▶ Task material:

* * *

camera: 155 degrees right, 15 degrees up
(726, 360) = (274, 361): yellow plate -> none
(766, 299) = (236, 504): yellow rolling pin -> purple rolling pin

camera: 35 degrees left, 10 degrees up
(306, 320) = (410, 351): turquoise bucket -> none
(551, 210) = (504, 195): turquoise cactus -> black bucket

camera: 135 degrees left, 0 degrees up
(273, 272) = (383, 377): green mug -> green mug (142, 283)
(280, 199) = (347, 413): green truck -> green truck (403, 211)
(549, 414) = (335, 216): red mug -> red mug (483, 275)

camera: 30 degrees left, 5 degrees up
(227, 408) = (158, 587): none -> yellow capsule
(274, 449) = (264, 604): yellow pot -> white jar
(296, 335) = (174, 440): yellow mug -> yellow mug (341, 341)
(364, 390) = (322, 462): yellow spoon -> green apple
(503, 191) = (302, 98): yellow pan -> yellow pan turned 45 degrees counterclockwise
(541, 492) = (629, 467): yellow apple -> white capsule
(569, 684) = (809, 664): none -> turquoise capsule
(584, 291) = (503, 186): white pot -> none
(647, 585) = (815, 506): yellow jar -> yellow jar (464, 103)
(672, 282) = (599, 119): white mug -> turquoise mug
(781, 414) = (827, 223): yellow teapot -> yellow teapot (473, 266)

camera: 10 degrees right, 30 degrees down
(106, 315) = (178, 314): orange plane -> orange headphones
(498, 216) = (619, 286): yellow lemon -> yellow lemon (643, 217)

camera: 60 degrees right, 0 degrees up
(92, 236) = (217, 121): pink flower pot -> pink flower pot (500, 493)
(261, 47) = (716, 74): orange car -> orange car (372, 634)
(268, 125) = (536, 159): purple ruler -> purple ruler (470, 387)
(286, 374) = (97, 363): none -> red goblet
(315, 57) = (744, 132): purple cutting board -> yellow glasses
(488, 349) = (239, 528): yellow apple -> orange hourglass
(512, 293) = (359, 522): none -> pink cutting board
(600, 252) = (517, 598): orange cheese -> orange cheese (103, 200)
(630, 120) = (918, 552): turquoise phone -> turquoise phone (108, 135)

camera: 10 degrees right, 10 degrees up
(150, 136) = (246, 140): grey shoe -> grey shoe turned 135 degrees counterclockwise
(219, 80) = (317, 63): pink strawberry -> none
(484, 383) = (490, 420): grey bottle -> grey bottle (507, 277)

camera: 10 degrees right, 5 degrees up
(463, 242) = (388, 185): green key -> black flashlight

* * *

▶ Problem to work on: In the listing above, the lines from the one containing "(584, 291) = (503, 186): white pot -> none" through the one containing "camera: 10 degrees right, 30 degrees down" must be set down exactly, with no other lines.

▶ Exercise response:
(584, 291) = (503, 186): white pot -> none
(647, 585) = (815, 506): yellow jar -> yellow jar (464, 103)
(672, 282) = (599, 119): white mug -> turquoise mug
(781, 414) = (827, 223): yellow teapot -> yellow teapot (473, 266)

camera: 10 degrees right, 30 degrees down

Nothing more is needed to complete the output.